EXERCISE PROMPT:
Transcribe only what runs from the line containing "(874, 382) = (715, 322): black" through the final line below, exactly, and leave every picture out.

GIVEN INFORMATION:
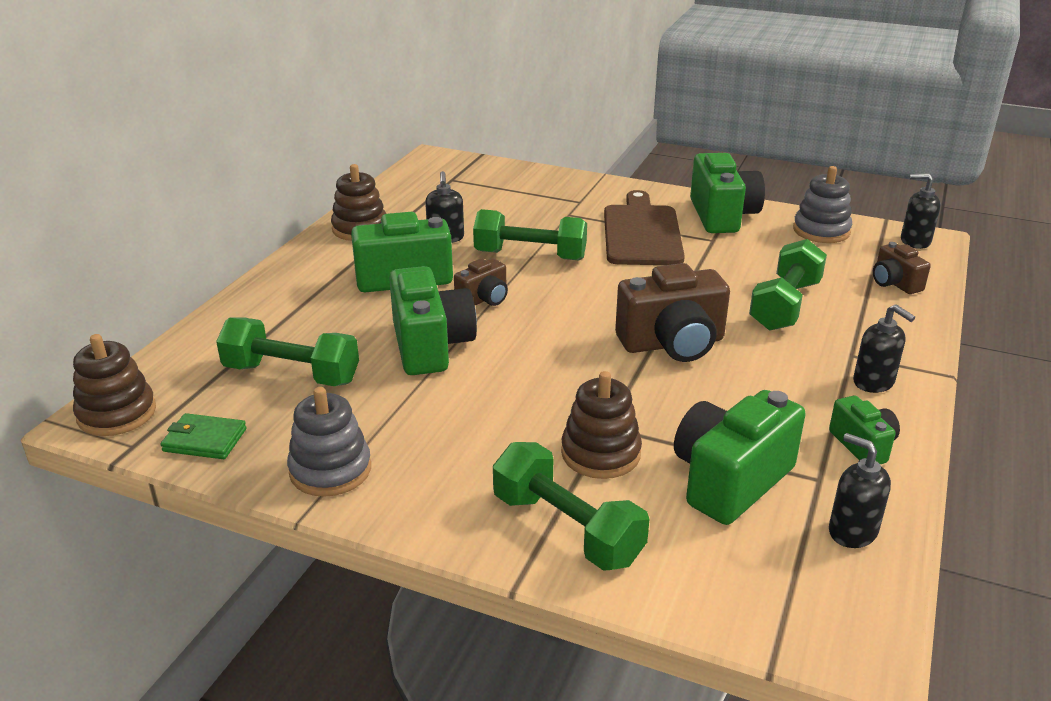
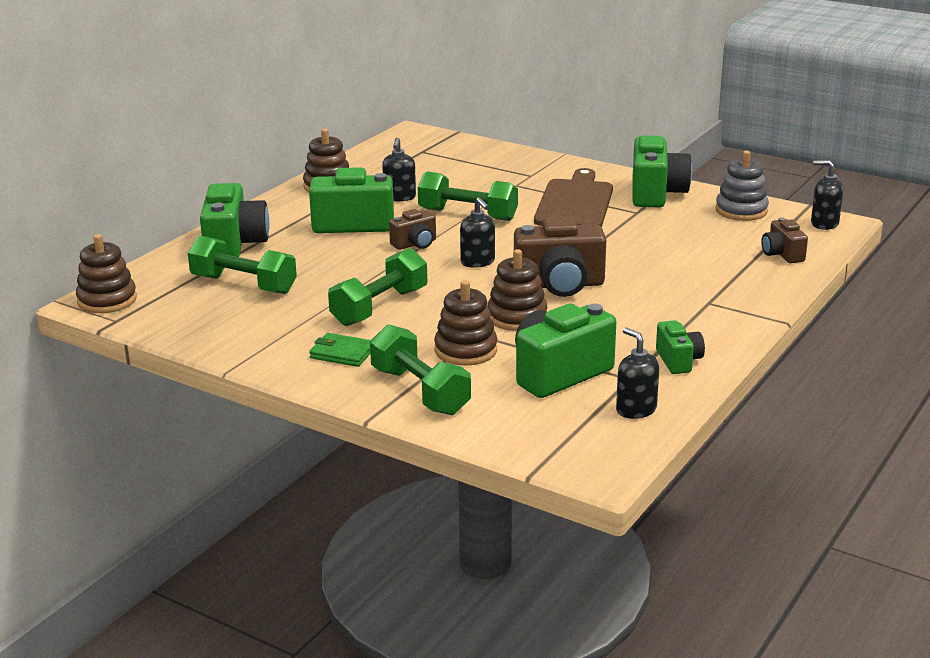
camera: 10 degrees right, 5 degrees down
(205, 440) = (169, 321): green wallet -> green wallet (342, 353)
(330, 470) = (257, 345): grey stacking toy -> none
(431, 346) = (359, 273): green camera -> green camera (234, 245)
(642, 395) = (517, 317): none -> brown stacking toy
(785, 305) = (672, 264): green dumbbell -> green dumbbell (379, 307)
(874, 382) = (715, 322): black soap dispenser -> black soap dispenser (478, 262)

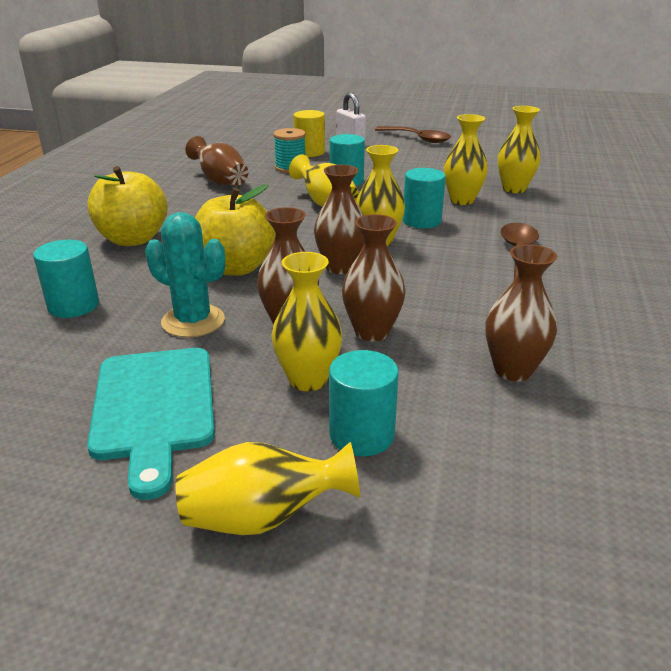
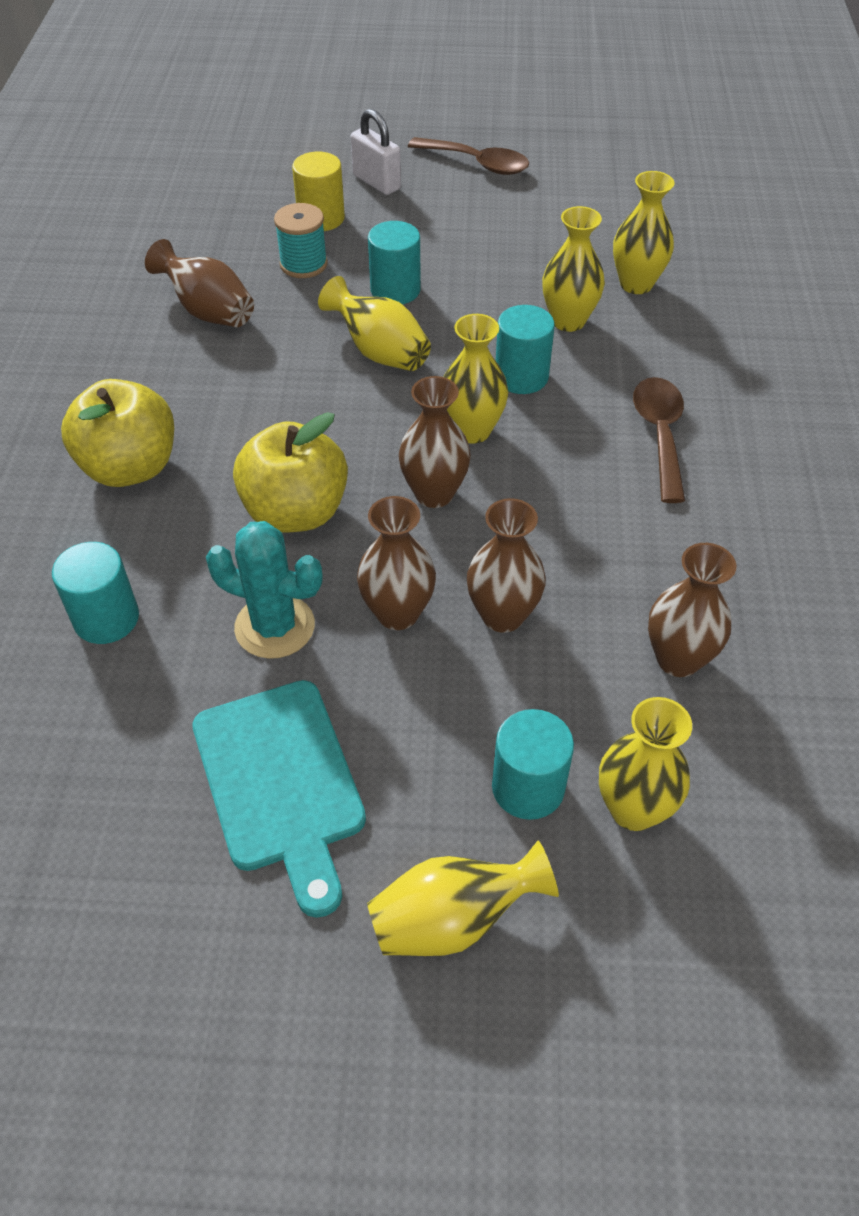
camera: 10 degrees left, 20 degrees up
(308, 380) = (446, 710): yellow vase -> yellow vase (633, 809)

SOLUTION FOR THIS PROBLEM:
(874, 382) = (715, 322): black soap dispenser -> black soap dispenser (478, 262)

camera: 10 degrees left, 20 degrees up
(308, 380) = (446, 710): yellow vase -> yellow vase (633, 809)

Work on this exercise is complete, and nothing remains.